◆ Record extracts
"""

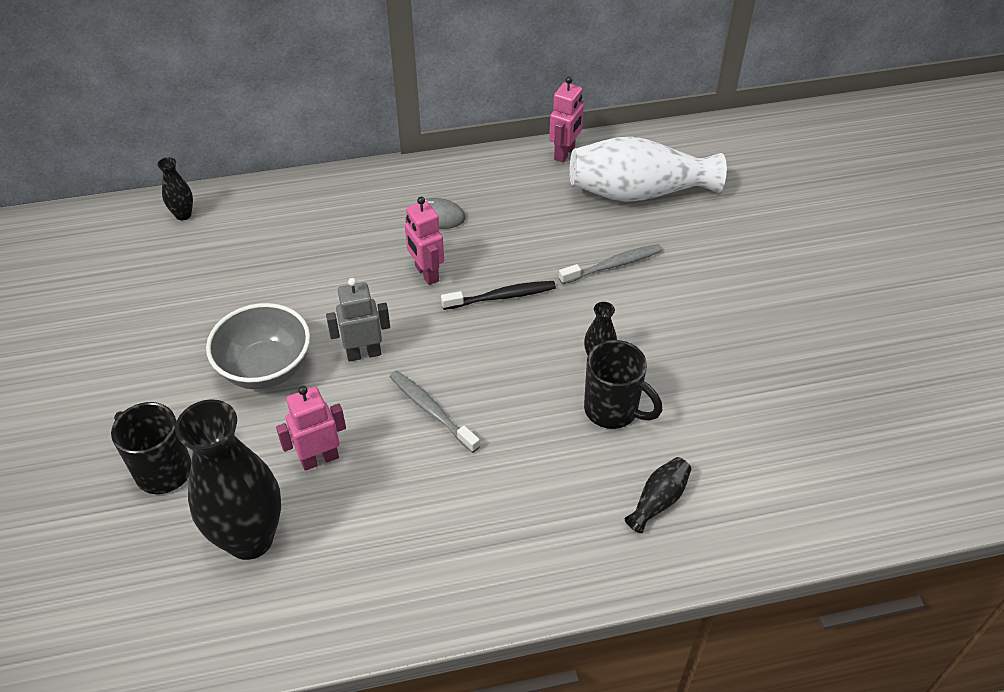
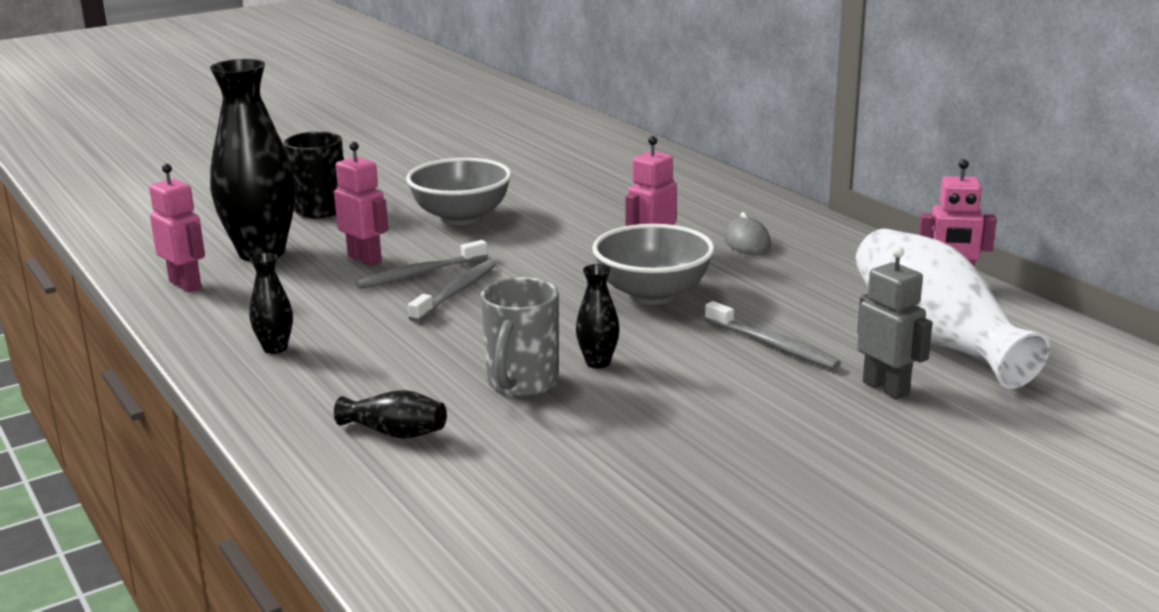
camera: 70 degrees right, 25 degrees down
(183, 215) = (628, 150): black vase -> black vase (275, 348)
(293, 614) = (186, 285): none -> pink robot
(363, 353) = (511, 249): grey robot -> grey robot (886, 388)
(378, 426) = (420, 274): none -> grey toothbrush
(501, 297) = (652, 294): black toothbrush -> grey bowl
(613, 410) = (521, 384): black mug -> grey mug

"""

◆ Activity
Check the data line by line and report how many lines contain "black" as a word or string, giving nothing besides the number.

◆ Your solution
3